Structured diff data
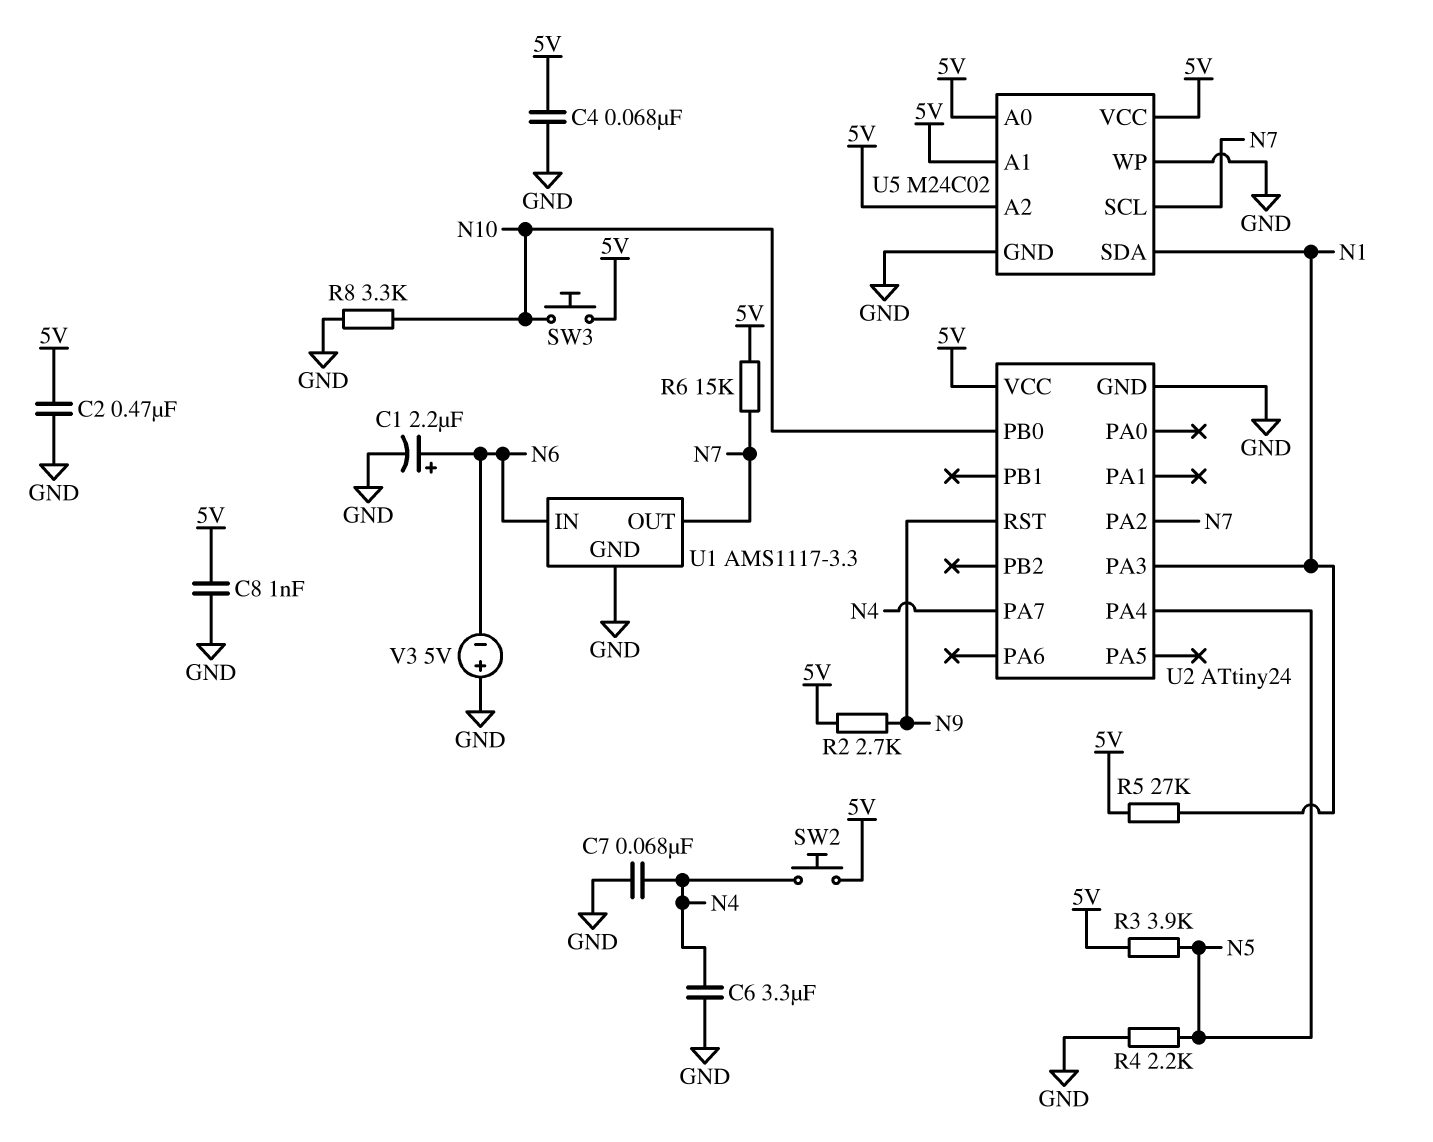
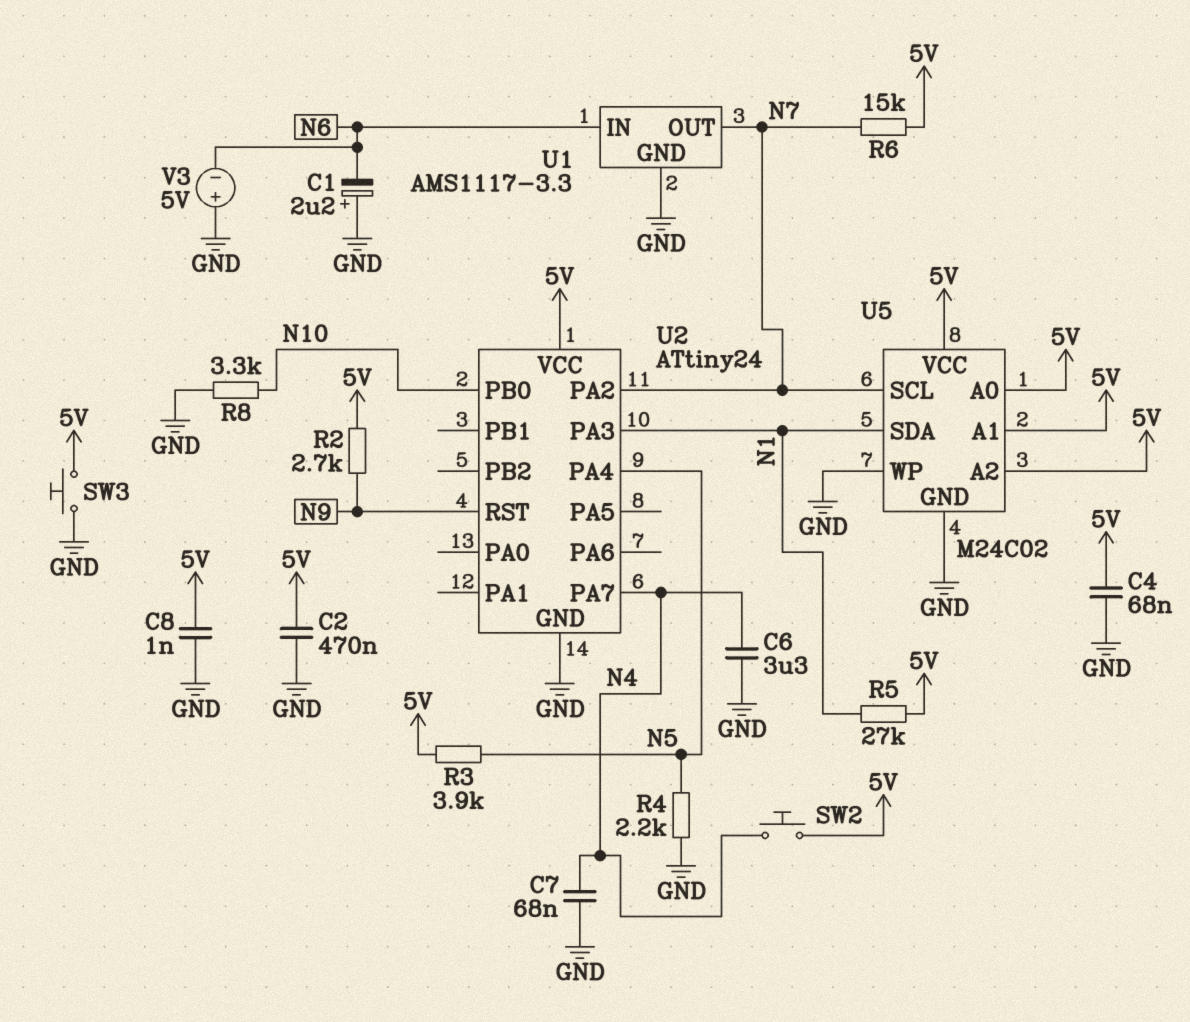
C1: 2.2uF (plus N6, minus GND) -> 2.2uF (plus GND, minus N6)
SW3: button (5V, N10) -> button (5V, GND)

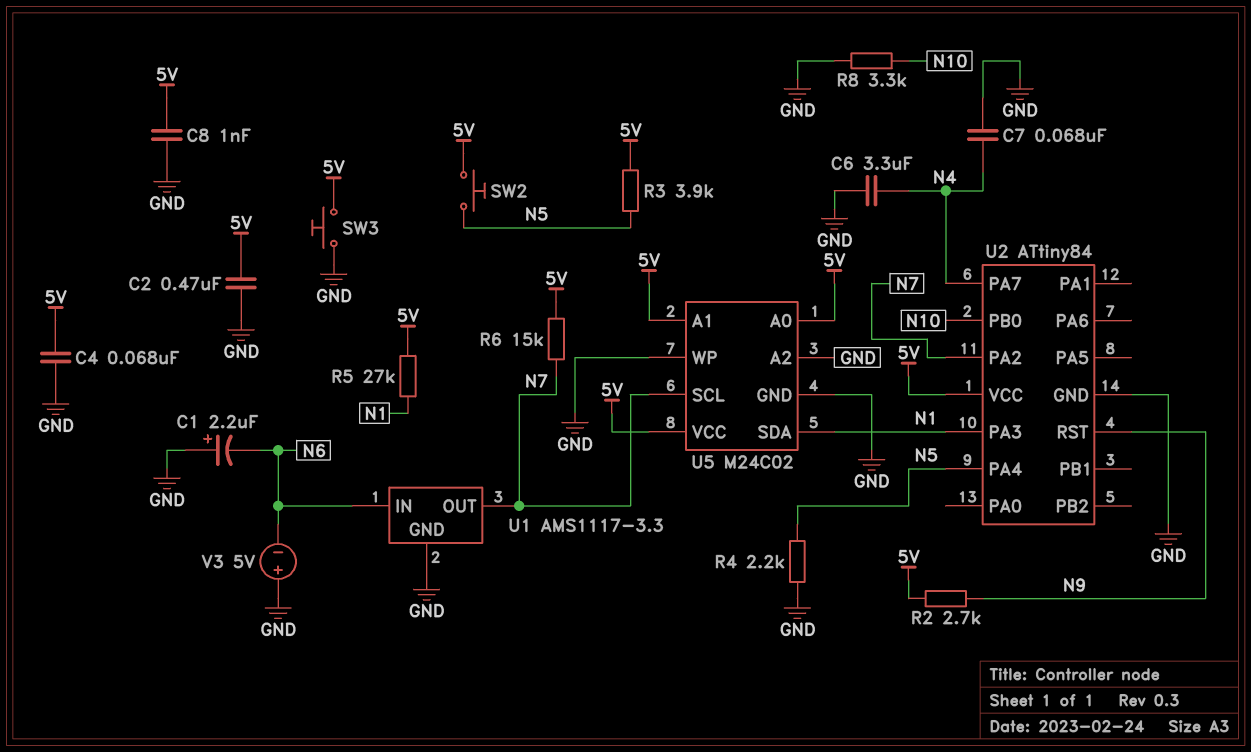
SW2: button (5V, N4) -> button (5V, N5)
U2: ATtiny24 -> ATtiny84
U5 pin A2: 5V -> GND

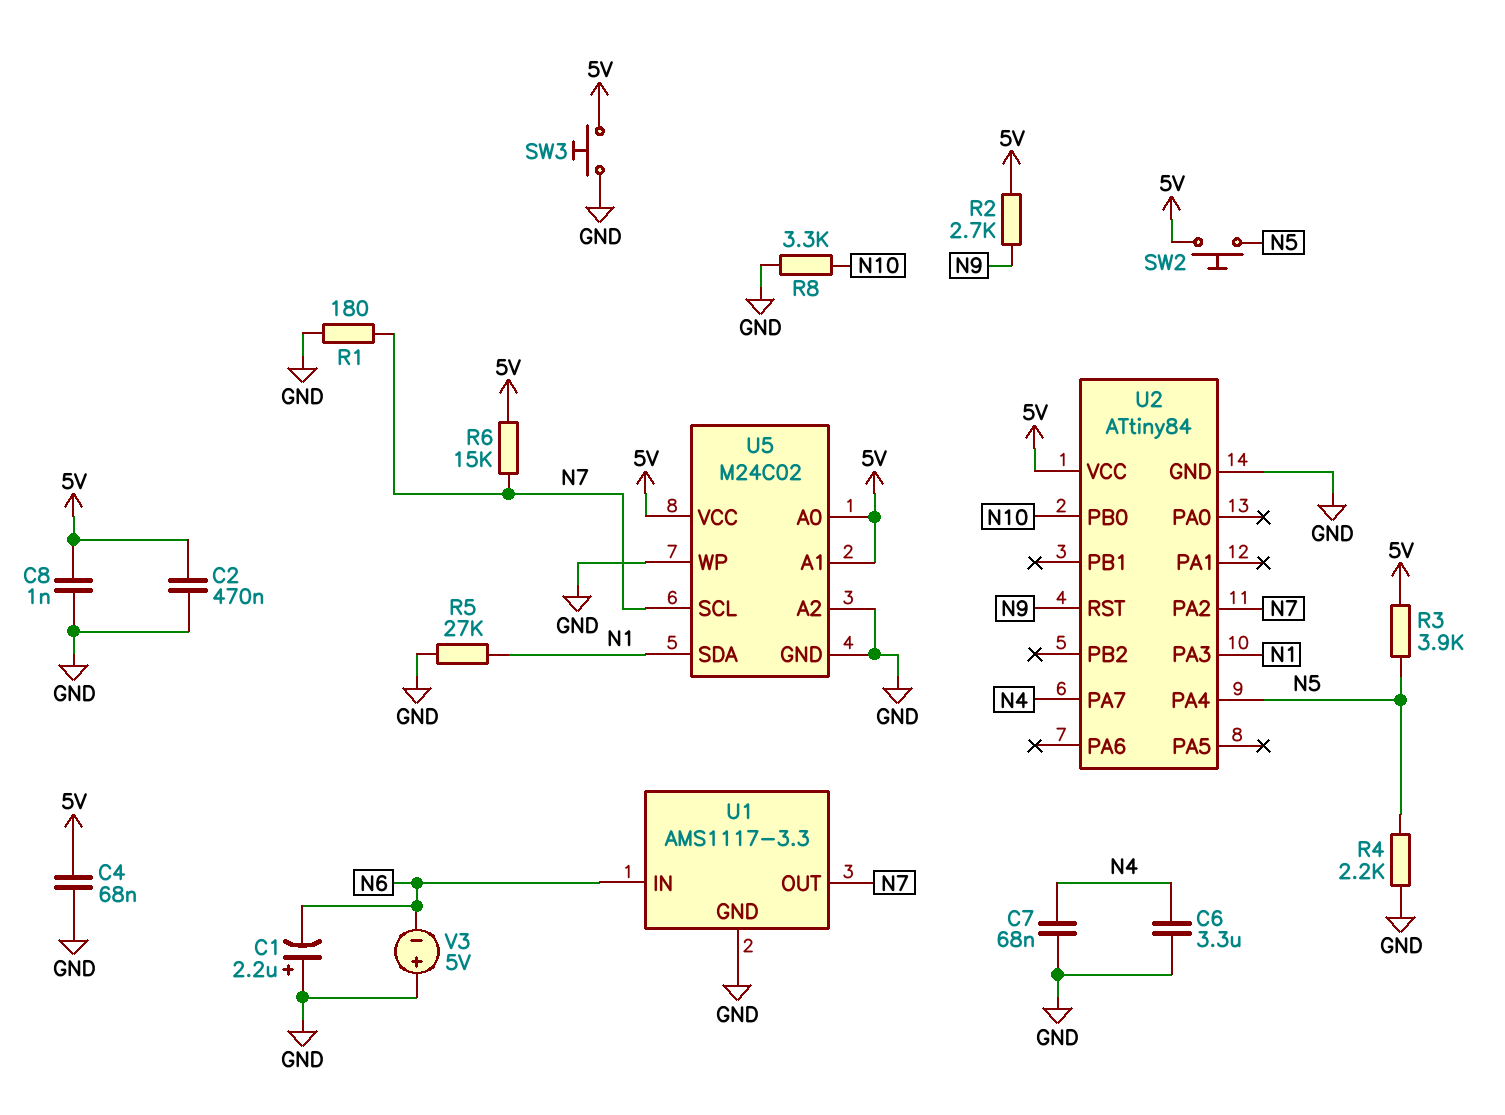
R1: none -> 180 (GND, N7)
R5: 27k (5V, N1) -> 27k (GND, N1)

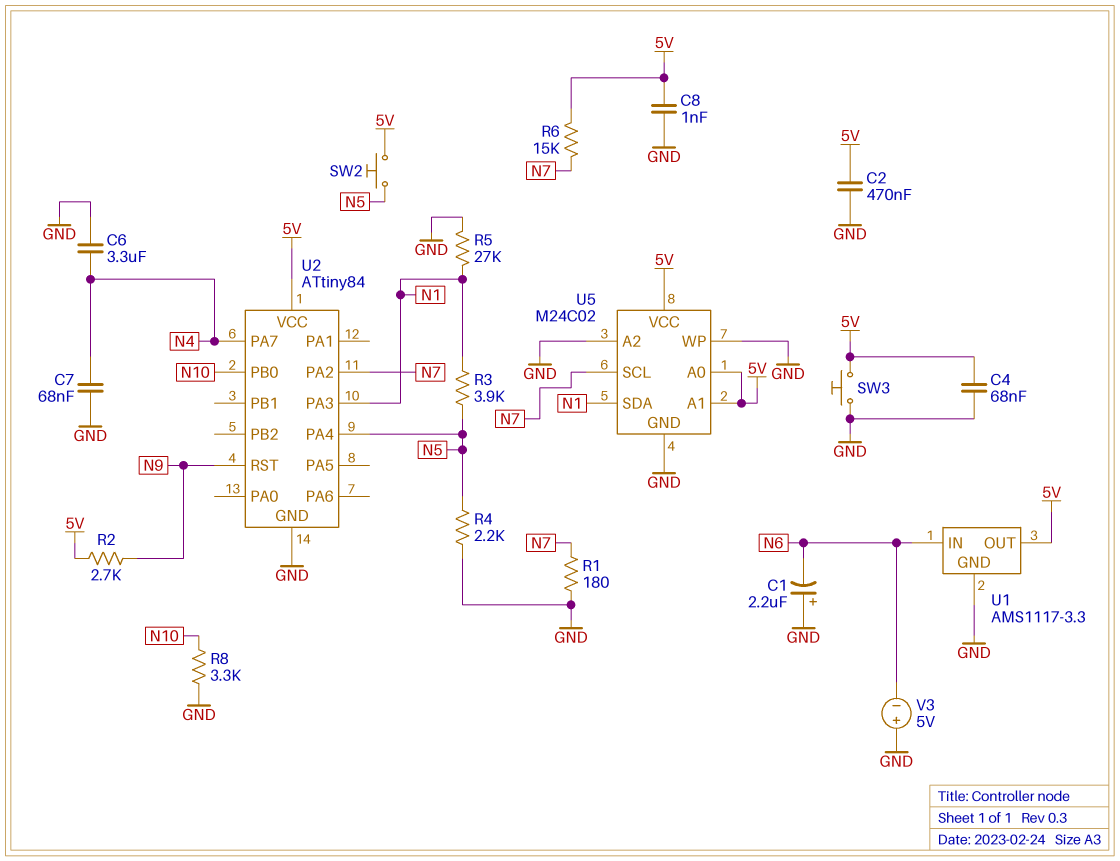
R3: 3.9k (5V, N5) -> 3.9k (N1, N5)
U1 pin OUT: N7 -> 5V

▸ **Task description**
All lines that contain the word "button" must be copied from the records above.

▸ **Output for this task**
SW3: button (5V, N10) -> button (5V, GND)
SW2: button (5V, N4) -> button (5V, N5)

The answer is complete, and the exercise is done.